## Task instructions
Quote every line of the data below verbatim, with no changes.

---+---

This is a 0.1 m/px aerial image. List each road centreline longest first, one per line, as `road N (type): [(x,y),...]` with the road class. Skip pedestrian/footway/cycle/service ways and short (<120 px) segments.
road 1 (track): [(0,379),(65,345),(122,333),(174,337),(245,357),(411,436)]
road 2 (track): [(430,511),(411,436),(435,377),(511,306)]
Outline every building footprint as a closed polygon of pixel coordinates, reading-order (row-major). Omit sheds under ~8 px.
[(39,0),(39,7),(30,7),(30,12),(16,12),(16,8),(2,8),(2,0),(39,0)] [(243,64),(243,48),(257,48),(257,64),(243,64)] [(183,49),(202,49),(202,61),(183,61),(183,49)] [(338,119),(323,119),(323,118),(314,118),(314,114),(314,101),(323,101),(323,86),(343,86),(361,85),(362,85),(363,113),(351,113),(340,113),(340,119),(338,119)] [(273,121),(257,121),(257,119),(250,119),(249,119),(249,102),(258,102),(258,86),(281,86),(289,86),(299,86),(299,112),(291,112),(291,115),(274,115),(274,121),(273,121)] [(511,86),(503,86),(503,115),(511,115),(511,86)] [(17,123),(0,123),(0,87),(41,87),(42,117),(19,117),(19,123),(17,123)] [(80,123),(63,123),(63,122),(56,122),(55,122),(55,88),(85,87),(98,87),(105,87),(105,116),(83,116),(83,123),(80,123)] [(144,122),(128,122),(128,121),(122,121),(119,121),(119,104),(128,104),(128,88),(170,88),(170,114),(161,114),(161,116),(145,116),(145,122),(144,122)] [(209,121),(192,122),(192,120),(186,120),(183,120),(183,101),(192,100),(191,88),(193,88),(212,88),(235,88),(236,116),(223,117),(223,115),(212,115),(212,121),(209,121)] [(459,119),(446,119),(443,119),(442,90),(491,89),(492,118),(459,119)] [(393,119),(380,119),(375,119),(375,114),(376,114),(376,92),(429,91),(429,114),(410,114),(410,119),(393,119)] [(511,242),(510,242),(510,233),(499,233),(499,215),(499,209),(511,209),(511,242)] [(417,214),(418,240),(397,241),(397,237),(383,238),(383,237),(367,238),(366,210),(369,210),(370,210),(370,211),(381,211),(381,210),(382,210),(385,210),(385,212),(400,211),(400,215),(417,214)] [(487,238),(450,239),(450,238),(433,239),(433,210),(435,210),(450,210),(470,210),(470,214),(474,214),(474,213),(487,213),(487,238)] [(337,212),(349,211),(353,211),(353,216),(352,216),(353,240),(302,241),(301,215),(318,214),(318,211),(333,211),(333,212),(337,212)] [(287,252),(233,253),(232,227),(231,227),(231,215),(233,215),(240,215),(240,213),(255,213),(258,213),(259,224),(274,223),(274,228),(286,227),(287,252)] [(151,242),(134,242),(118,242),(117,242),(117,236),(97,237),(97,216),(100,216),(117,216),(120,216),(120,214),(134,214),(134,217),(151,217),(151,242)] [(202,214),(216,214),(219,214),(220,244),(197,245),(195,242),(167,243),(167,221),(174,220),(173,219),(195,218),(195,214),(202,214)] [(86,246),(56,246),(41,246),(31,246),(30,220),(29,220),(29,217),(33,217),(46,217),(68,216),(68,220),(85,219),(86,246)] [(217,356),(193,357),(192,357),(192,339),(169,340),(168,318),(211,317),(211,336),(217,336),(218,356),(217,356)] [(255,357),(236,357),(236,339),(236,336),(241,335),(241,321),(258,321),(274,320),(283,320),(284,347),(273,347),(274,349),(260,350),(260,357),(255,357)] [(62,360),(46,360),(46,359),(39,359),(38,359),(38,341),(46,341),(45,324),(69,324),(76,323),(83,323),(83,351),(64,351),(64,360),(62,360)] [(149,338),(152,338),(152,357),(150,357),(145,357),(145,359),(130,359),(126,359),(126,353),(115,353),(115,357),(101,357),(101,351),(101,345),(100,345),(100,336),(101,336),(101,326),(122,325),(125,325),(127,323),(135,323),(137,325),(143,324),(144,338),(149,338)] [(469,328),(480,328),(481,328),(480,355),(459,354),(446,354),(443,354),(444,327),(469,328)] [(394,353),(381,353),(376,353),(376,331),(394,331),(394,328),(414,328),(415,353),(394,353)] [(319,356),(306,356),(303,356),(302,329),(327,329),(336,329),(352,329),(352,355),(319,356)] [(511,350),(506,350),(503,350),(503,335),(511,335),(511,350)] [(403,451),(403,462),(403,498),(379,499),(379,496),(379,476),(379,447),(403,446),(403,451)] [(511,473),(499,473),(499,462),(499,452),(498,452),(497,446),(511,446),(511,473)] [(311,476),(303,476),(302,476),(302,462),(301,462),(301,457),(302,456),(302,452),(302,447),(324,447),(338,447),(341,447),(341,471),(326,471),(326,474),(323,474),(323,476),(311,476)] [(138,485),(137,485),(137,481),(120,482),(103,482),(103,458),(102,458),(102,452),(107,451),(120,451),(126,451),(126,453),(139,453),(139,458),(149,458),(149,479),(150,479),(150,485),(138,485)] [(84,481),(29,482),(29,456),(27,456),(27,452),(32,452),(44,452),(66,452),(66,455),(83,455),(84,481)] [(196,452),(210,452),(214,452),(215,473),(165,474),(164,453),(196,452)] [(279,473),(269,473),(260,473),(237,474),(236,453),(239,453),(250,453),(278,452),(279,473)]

---+---

## Answer to this problem
This is a 0.1 m/px aerial image. List each road centreline longest first, one per line, as `road N (type): [(x,y),...]` with the road class. Skip pedestrian/footway/cycle/service ways and short (<120 px) segments.
road 1 (track): [(0,379),(65,345),(122,333),(174,337),(245,357),(411,436)]
road 2 (track): [(430,511),(411,436),(435,377),(511,306)]
Outline every building footprint as a closed polygon of pixel coordinates, reading-order (row-major). Omit sheds under ~8 px.
[(39,0),(39,7),(30,7),(30,12),(16,12),(16,8),(2,8),(2,0),(39,0)] [(243,64),(243,48),(257,48),(257,64),(243,64)] [(183,49),(202,49),(202,61),(183,61),(183,49)] [(338,119),(323,119),(323,118),(314,118),(314,114),(314,101),(323,101),(323,86),(343,86),(361,85),(362,85),(363,113),(351,113),(340,113),(340,119),(338,119)] [(273,121),(257,121),(257,119),(250,119),(249,119),(249,102),(258,102),(258,86),(281,86),(289,86),(299,86),(299,112),(291,112),(291,115),(274,115),(274,121),(273,121)] [(511,86),(503,86),(503,115),(511,115),(511,86)] [(17,123),(0,123),(0,87),(41,87),(42,117),(19,117),(19,123),(17,123)] [(80,123),(63,123),(63,122),(56,122),(55,122),(55,88),(85,87),(98,87),(105,87),(105,116),(83,116),(83,123),(80,123)] [(144,122),(128,122),(128,121),(122,121),(119,121),(119,104),(128,104),(128,88),(170,88),(170,114),(161,114),(161,116),(145,116),(145,122),(144,122)] [(209,121),(192,122),(192,120),(186,120),(183,120),(183,101),(192,100),(191,88),(193,88),(212,88),(235,88),(236,116),(223,117),(223,115),(212,115),(212,121),(209,121)] [(459,119),(446,119),(443,119),(442,90),(491,89),(492,118),(459,119)] [(393,119),(380,119),(375,119),(375,114),(376,114),(376,92),(429,91),(429,114),(410,114),(410,119),(393,119)] [(511,242),(510,242),(510,233),(499,233),(499,215),(499,209),(511,209),(511,242)] [(417,214),(418,240),(397,241),(397,237),(383,238),(383,237),(367,238),(366,210),(369,210),(370,210),(370,211),(381,211),(381,210),(382,210),(385,210),(385,212),(400,211),(400,215),(417,214)] [(487,238),(450,239),(450,238),(433,239),(433,210),(435,210),(450,210),(470,210),(470,214),(474,214),(474,213),(487,213),(487,238)] [(337,212),(349,211),(353,211),(353,216),(352,216),(353,240),(302,241),(301,215),(318,214),(318,211),(333,211),(333,212),(337,212)] [(287,252),(233,253),(232,227),(231,227),(231,215),(233,215),(240,215),(240,213),(255,213),(258,213),(259,224),(274,223),(274,228),(286,227),(287,252)] [(151,242),(134,242),(118,242),(117,242),(117,236),(97,237),(97,216),(100,216),(117,216),(120,216),(120,214),(134,214),(134,217),(151,217),(151,242)] [(202,214),(216,214),(219,214),(220,244),(197,245),(195,242),(167,243),(167,221),(174,220),(173,219),(195,218),(195,214),(202,214)] [(86,246),(56,246),(41,246),(31,246),(30,220),(29,220),(29,217),(33,217),(46,217),(68,216),(68,220),(85,219),(86,246)] [(217,356),(193,357),(192,357),(192,339),(169,340),(168,318),(211,317),(211,336),(217,336),(218,356),(217,356)] [(255,357),(236,357),(236,339),(236,336),(241,335),(241,321),(258,321),(274,320),(283,320),(284,347),(273,347),(274,349),(260,350),(260,357),(255,357)] [(62,360),(46,360),(46,359),(39,359),(38,359),(38,341),(46,341),(45,324),(69,324),(76,323),(83,323),(83,351),(64,351),(64,360),(62,360)] [(149,338),(152,338),(152,357),(150,357),(145,357),(145,359),(130,359),(126,359),(126,353),(115,353),(115,357),(101,357),(101,351),(101,345),(100,345),(100,336),(101,336),(101,326),(122,325),(125,325),(127,323),(135,323),(137,325),(143,324),(144,338),(149,338)] [(469,328),(480,328),(481,328),(480,355),(459,354),(446,354),(443,354),(444,327),(469,328)] [(394,353),(381,353),(376,353),(376,331),(394,331),(394,328),(414,328),(415,353),(394,353)] [(319,356),(306,356),(303,356),(302,329),(327,329),(336,329),(352,329),(352,355),(319,356)] [(511,350),(506,350),(503,350),(503,335),(511,335),(511,350)] [(403,451),(403,462),(403,498),(379,499),(379,496),(379,476),(379,447),(403,446),(403,451)] [(511,473),(499,473),(499,462),(499,452),(498,452),(497,446),(511,446),(511,473)] [(311,476),(303,476),(302,476),(302,462),(301,462),(301,457),(302,456),(302,452),(302,447),(324,447),(338,447),(341,447),(341,471),(326,471),(326,474),(323,474),(323,476),(311,476)] [(138,485),(137,485),(137,481),(120,482),(103,482),(103,458),(102,458),(102,452),(107,451),(120,451),(126,451),(126,453),(139,453),(139,458),(149,458),(149,479),(150,479),(150,485),(138,485)] [(84,481),(29,482),(29,456),(27,456),(27,452),(32,452),(44,452),(66,452),(66,455),(83,455),(84,481)] [(196,452),(210,452),(214,452),(215,473),(165,474),(164,453),(196,452)] [(279,473),(269,473),(260,473),(237,474),(236,453),(239,453),(250,453),(278,452),(279,473)]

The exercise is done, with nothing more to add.